== WHAT YOU NEED TO DO ==
Reproduce the lines below word for word, leaving out the pictures.

== ENTRIES SUPPLIED ==
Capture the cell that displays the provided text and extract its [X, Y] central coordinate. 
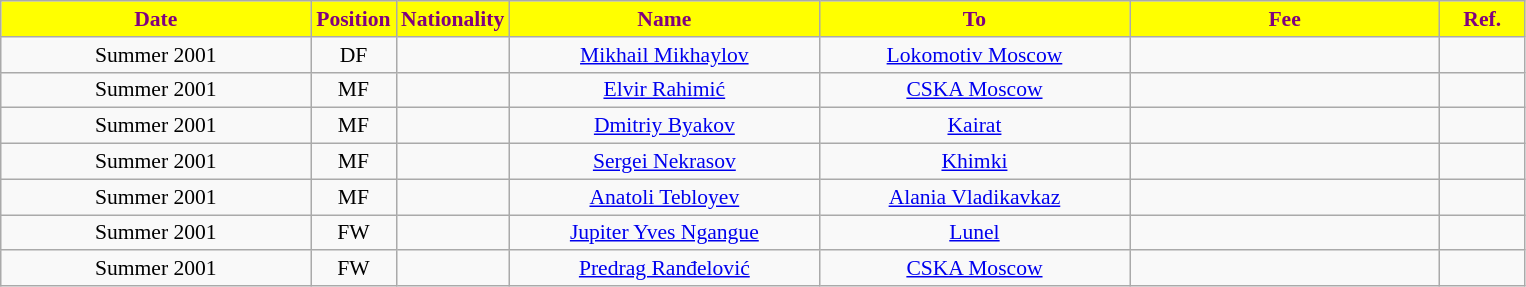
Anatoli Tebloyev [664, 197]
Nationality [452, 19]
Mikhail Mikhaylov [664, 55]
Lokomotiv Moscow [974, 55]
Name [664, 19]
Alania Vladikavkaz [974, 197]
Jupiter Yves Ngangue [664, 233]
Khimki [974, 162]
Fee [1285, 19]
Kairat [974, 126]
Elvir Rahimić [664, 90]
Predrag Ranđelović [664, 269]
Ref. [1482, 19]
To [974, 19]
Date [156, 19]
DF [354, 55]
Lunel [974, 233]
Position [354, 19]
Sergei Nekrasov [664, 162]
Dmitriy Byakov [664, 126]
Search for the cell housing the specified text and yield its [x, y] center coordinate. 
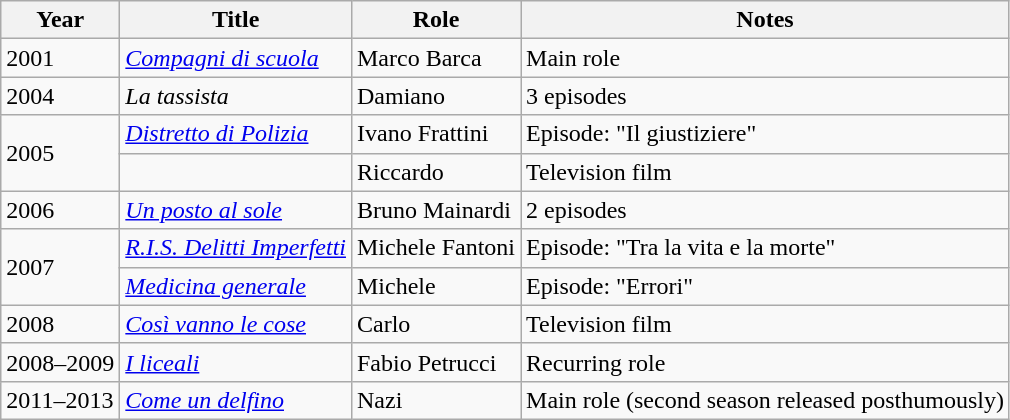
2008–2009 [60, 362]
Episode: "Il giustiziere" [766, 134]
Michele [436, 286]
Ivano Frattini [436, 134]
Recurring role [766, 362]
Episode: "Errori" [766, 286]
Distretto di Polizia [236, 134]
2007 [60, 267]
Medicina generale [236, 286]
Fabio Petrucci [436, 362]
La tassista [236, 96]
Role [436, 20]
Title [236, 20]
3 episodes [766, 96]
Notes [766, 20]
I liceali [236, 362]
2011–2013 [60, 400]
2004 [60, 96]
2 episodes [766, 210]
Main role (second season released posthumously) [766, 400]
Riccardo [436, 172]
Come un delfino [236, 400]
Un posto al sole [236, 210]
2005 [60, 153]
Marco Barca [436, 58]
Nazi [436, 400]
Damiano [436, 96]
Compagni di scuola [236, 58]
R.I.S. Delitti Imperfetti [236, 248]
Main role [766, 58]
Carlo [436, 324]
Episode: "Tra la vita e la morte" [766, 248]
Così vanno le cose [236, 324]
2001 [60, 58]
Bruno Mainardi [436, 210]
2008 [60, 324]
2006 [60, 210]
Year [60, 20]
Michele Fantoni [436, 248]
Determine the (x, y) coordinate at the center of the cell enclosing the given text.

== IN RESPONSE ==
Capture the cell that displays the provided text and extract its [X, Y] central coordinate. 
Anatoli Tebloyev [664, 197]
Nationality [452, 19]
Mikhail Mikhaylov [664, 55]
Lokomotiv Moscow [974, 55]
Name [664, 19]
Alania Vladikavkaz [974, 197]
Jupiter Yves Ngangue [664, 233]
Khimki [974, 162]
Fee [1285, 19]
Kairat [974, 126]
Elvir Rahimić [664, 90]
Predrag Ranđelović [664, 269]
Ref. [1482, 19]
To [974, 19]
Date [156, 19]
DF [354, 55]
Lunel [974, 233]
Position [354, 19]
Sergei Nekrasov [664, 162]
Dmitriy Byakov [664, 126]
Search for the cell housing the specified text and yield its [x, y] center coordinate. 
2008–2009 [60, 362]
Episode: "Il giustiziere" [766, 134]
Michele [436, 286]
Ivano Frattini [436, 134]
Recurring role [766, 362]
Episode: "Errori" [766, 286]
Distretto di Polizia [236, 134]
2007 [60, 267]
Medicina generale [236, 286]
Fabio Petrucci [436, 362]
La tassista [236, 96]
Role [436, 20]
Title [236, 20]
3 episodes [766, 96]
Notes [766, 20]
I liceali [236, 362]
2011–2013 [60, 400]
2004 [60, 96]
2 episodes [766, 210]
Main role (second season released posthumously) [766, 400]
Riccardo [436, 172]
Come un delfino [236, 400]
Un posto al sole [236, 210]
2005 [60, 153]
Marco Barca [436, 58]
Nazi [436, 400]
Damiano [436, 96]
Compagni di scuola [236, 58]
R.I.S. Delitti Imperfetti [236, 248]
Main role [766, 58]
Carlo [436, 324]
Episode: "Tra la vita e la morte" [766, 248]
Così vanno le cose [236, 324]
2001 [60, 58]
Bruno Mainardi [436, 210]
2008 [60, 324]
2006 [60, 210]
Year [60, 20]
Michele Fantoni [436, 248]
Determine the (x, y) coordinate at the center of the cell enclosing the given text.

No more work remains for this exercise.